● Work to be completed: Can you print the data exactly and leave out each image?

[Collection entries]

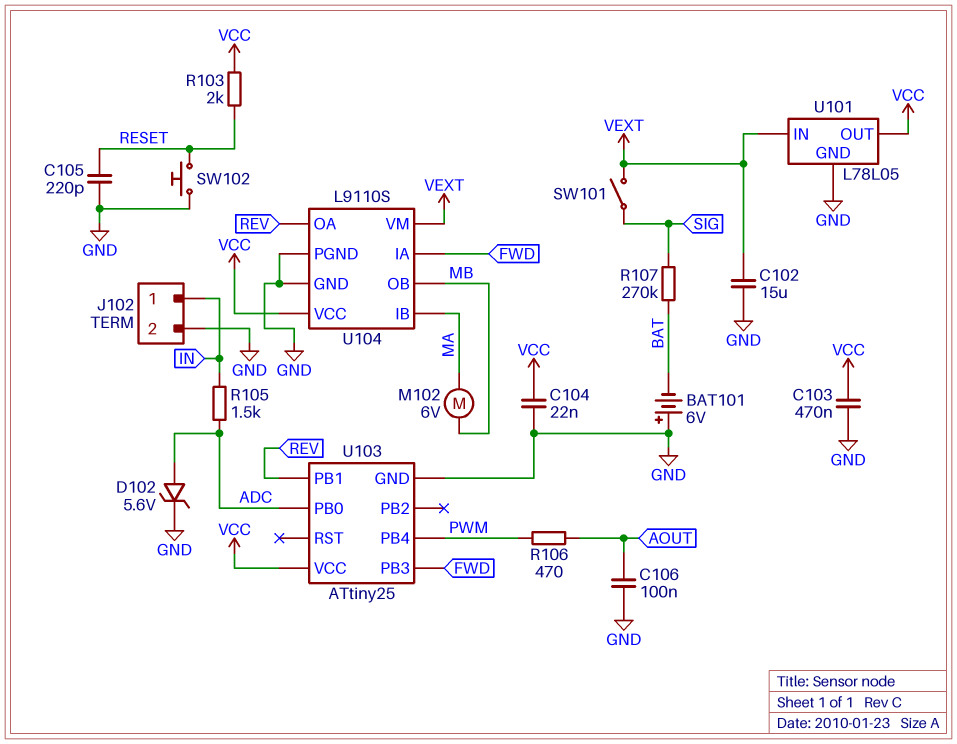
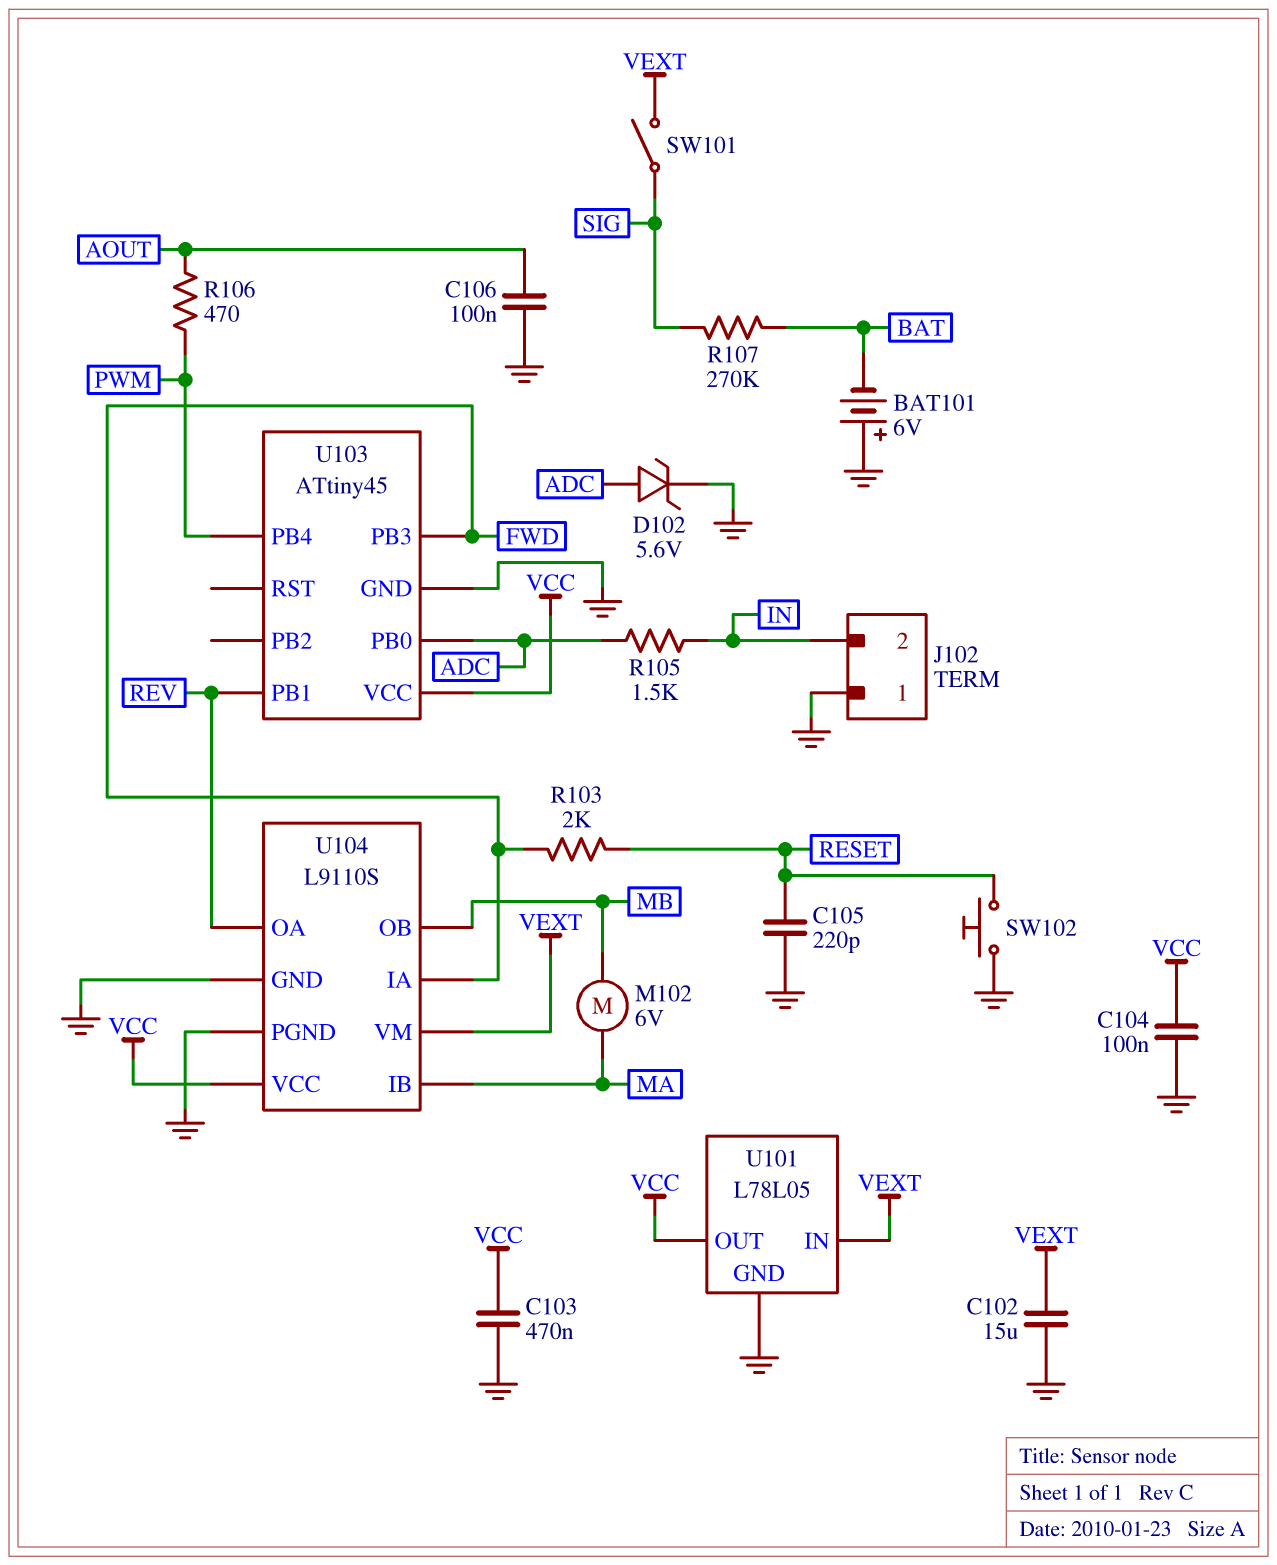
C104: 22nF (GND, VCC) -> 100nF (GND, VCC)
J102 pin 1: IN -> GND
J102 pin 2: GND -> IN
R103: 2k (RESET, VCC) -> 2k (FWD, RESET)
U103: ATtiny25 -> ATtiny45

● Response to the exercise:
C104: 22nF (GND, VCC) -> 100nF (GND, VCC)
J102 pin 1: IN -> GND
J102 pin 2: GND -> IN
R103: 2k (RESET, VCC) -> 2k (FWD, RESET)
U103: ATtiny25 -> ATtiny45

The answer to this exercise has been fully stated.